=== Section Start ===

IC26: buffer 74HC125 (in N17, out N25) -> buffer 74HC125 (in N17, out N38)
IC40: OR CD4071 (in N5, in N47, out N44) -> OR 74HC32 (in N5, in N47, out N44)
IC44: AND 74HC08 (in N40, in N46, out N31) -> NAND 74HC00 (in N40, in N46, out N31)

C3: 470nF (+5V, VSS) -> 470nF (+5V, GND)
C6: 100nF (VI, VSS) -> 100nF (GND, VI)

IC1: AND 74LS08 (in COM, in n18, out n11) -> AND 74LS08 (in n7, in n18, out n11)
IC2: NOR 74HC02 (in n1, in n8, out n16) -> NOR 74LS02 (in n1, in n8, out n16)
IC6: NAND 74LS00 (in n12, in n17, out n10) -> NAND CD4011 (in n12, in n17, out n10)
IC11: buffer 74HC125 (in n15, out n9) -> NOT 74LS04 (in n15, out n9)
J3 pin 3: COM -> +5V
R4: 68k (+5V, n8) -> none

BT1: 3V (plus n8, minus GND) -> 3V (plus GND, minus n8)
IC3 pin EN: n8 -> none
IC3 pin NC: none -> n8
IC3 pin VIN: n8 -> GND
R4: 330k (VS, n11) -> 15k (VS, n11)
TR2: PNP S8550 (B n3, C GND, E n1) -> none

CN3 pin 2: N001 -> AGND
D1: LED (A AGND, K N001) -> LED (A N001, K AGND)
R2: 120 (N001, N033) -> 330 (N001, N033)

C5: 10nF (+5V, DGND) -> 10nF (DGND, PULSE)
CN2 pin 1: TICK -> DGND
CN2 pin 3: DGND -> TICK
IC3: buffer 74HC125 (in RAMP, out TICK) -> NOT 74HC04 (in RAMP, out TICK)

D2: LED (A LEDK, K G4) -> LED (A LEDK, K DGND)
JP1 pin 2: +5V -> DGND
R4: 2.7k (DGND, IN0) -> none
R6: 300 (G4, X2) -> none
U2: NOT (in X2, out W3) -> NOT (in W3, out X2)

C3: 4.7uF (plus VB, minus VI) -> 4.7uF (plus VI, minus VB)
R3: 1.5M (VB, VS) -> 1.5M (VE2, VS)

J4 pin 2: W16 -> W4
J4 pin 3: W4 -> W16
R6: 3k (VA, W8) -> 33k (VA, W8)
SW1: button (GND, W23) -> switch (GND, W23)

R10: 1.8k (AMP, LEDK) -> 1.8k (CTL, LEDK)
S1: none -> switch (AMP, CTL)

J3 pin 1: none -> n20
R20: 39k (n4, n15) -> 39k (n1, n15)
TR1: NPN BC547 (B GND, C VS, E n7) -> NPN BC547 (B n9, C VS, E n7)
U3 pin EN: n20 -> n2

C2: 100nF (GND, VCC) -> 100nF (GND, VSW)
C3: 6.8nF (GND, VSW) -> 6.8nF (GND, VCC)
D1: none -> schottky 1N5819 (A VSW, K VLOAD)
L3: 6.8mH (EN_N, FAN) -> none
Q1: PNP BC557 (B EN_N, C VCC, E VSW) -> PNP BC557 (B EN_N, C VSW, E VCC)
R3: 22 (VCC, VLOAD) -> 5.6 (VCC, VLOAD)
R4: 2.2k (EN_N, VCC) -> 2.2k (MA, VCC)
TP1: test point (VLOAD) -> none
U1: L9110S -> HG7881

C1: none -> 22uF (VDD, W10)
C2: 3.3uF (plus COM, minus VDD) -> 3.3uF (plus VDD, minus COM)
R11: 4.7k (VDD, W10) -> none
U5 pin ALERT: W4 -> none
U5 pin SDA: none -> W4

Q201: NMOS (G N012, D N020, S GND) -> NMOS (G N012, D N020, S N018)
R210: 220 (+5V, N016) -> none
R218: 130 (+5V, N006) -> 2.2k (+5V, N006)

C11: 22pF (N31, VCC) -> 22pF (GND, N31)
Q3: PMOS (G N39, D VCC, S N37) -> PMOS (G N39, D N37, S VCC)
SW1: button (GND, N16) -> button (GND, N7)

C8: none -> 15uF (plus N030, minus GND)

=== Section End ===

_TASK ITEM_
Pull every line with "LEDK" from the records.

_EXERCISE RESULT_
D2: LED (A LEDK, K G4) -> LED (A LEDK, K DGND)
R10: 1.8k (AMP, LEDK) -> 1.8k (CTL, LEDK)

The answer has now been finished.